Dataset items:
^^^^
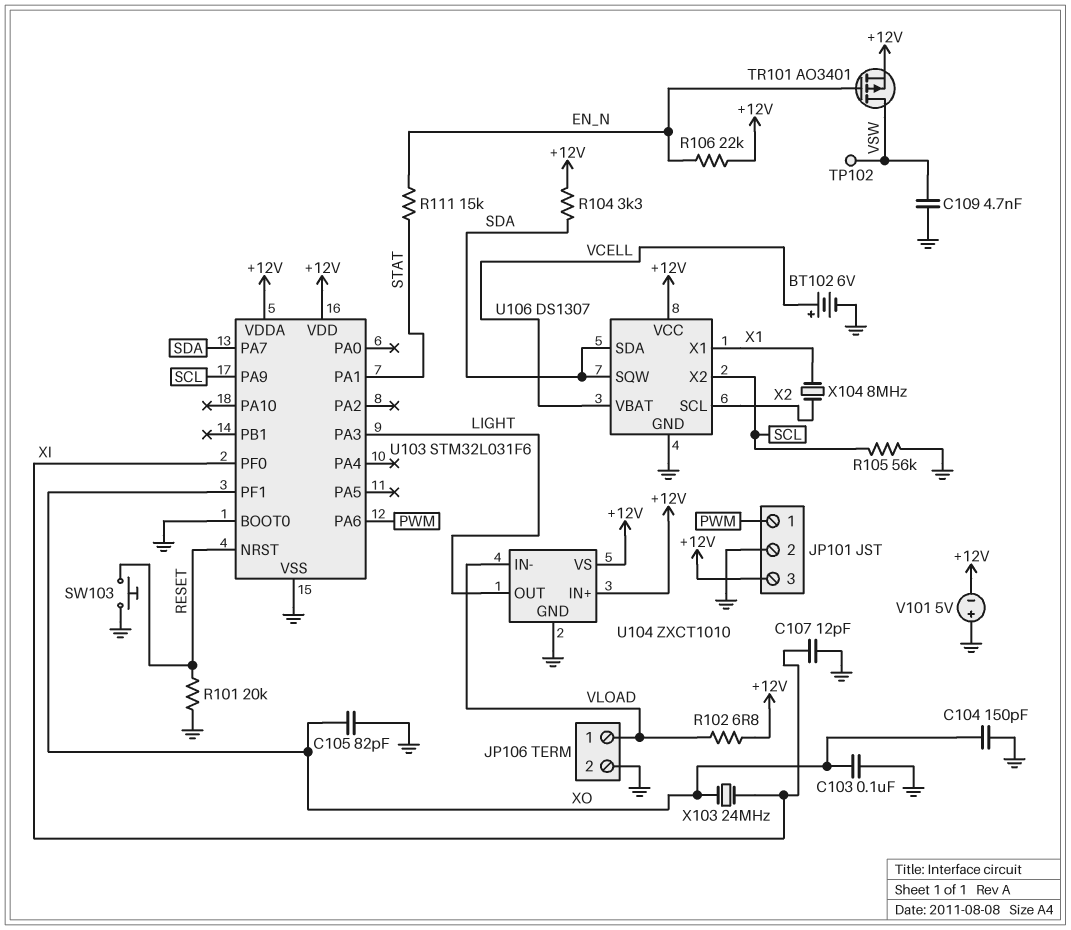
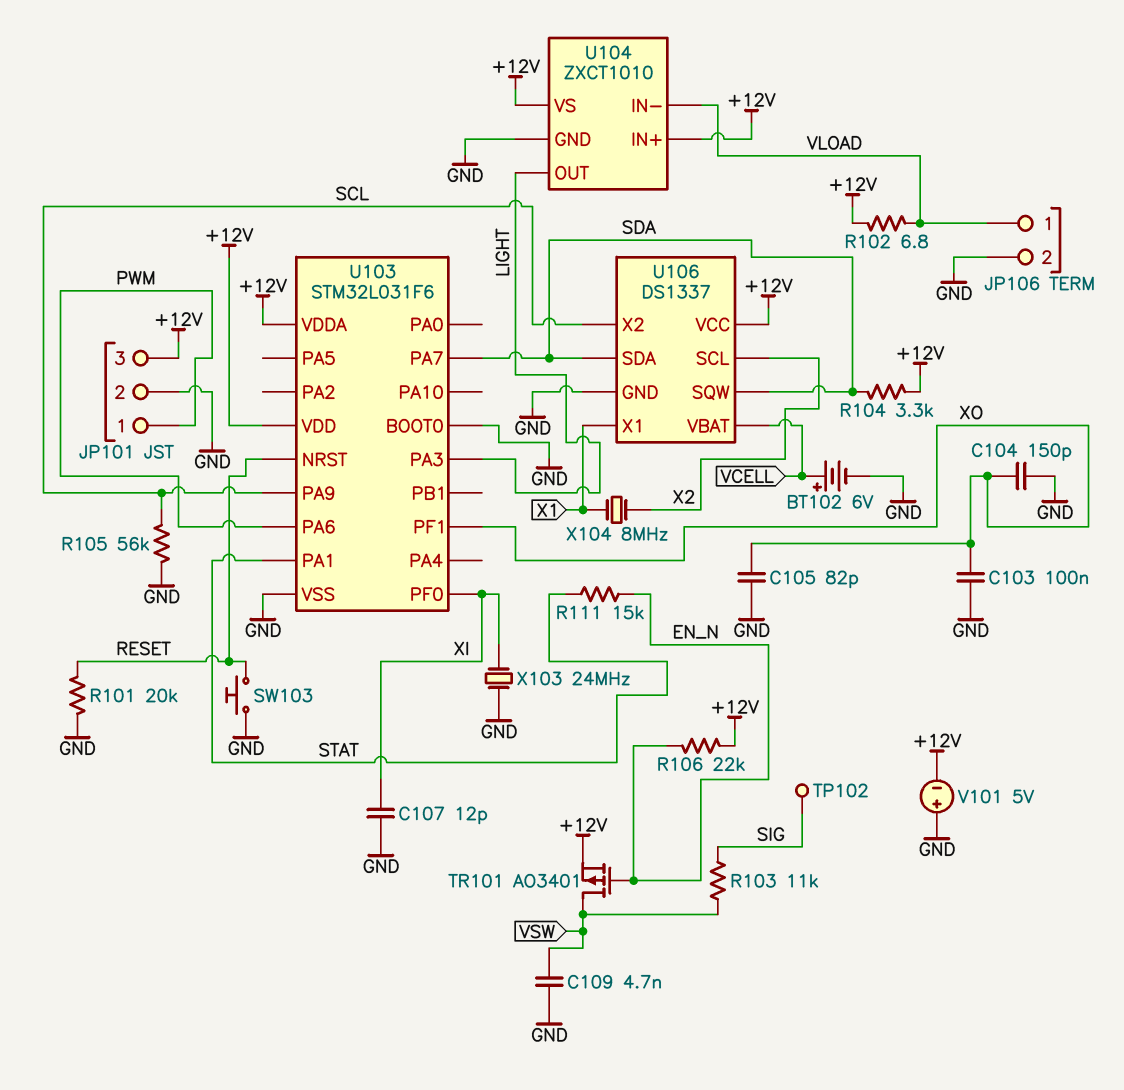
R103: none -> 11k (SIG, VSW)
TP102: test point (VSW) -> test point (SIG)
U106: DS1307 -> DS1337
X103: 24MHz (XI, XO) -> 24MHz (GND, XI)

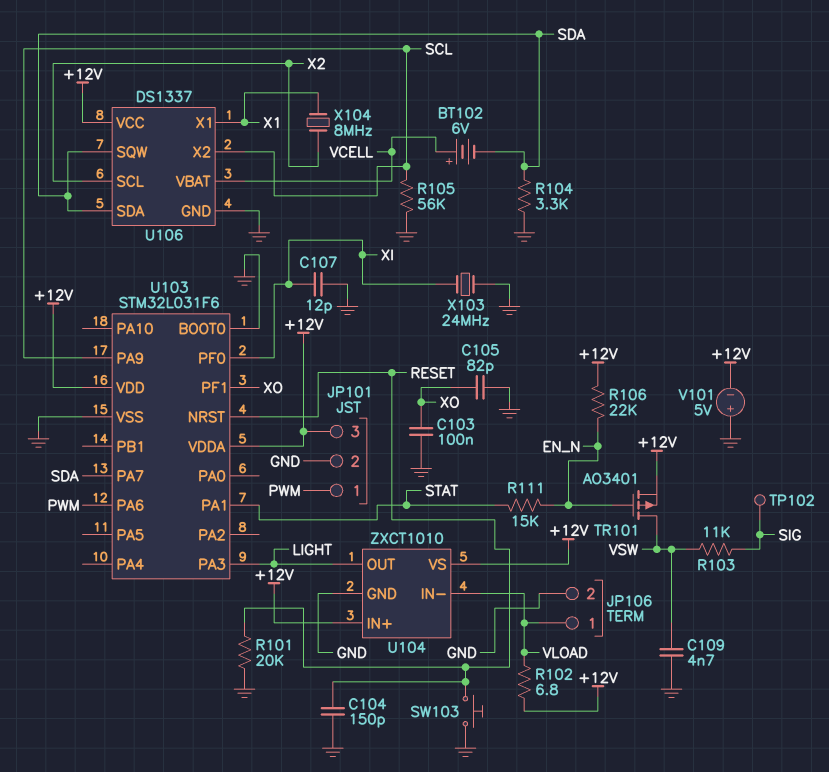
BT102: 6V (plus VCELL, minus GND) -> 6V (plus VCELL, minus SDA)
C104: 150pF (GND, XO) -> 150pF (GND, RESET)
R104: 3.3k (+12V, SDA) -> 3.3k (GND, SDA)

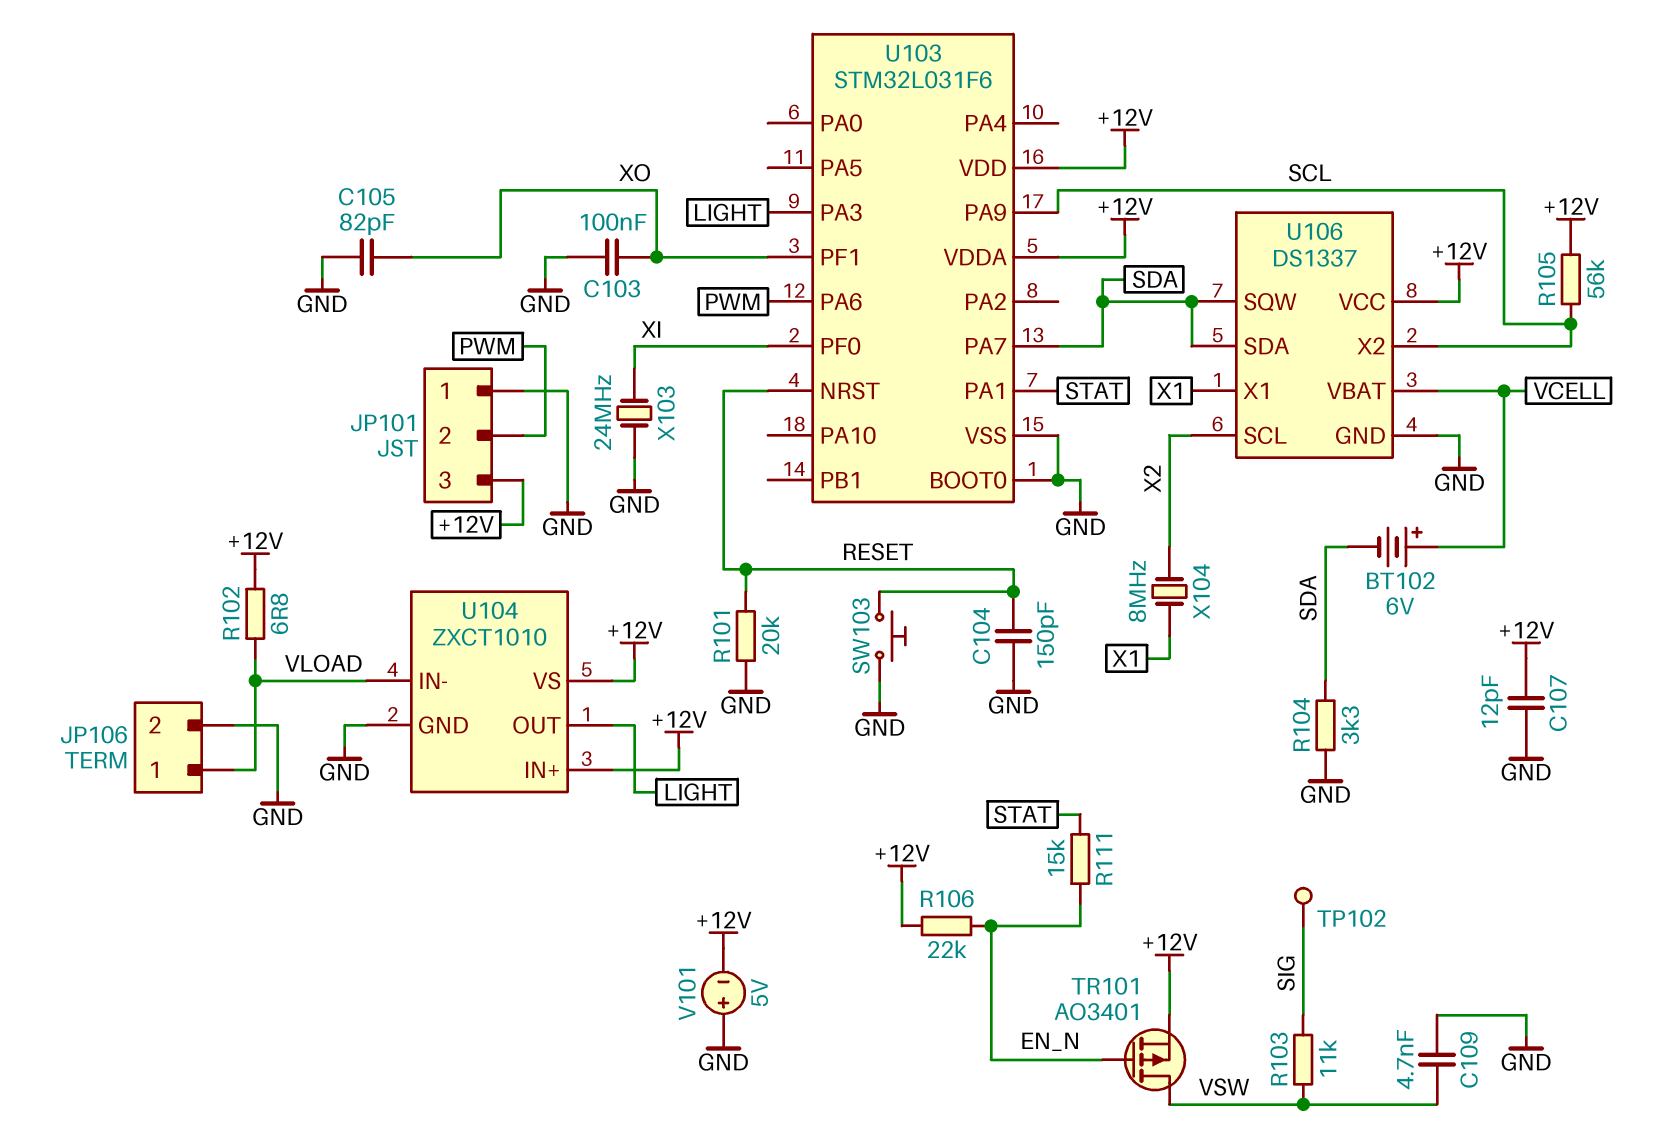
C107: 12pF (GND, XI) -> 12pF (+12V, GND)
JP101 pin 1: PWM -> GND
JP101 pin 2: GND -> PWM
R105: 56k (GND, SCL) -> 56k (+12V, SCL)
^^^^
Exercise requirements.
Set down the entries word for word, omitting all pictures.

Result of this task.
R103: none -> 11k (SIG, VSW)
TP102: test point (VSW) -> test point (SIG)
U106: DS1307 -> DS1337
X103: 24MHz (XI, XO) -> 24MHz (GND, XI)

BT102: 6V (plus VCELL, minus GND) -> 6V (plus VCELL, minus SDA)
C104: 150pF (GND, XO) -> 150pF (GND, RESET)
R104: 3.3k (+12V, SDA) -> 3.3k (GND, SDA)

C107: 12pF (GND, XI) -> 12pF (+12V, GND)
JP101 pin 1: PWM -> GND
JP101 pin 2: GND -> PWM
R105: 56k (GND, SCL) -> 56k (+12V, SCL)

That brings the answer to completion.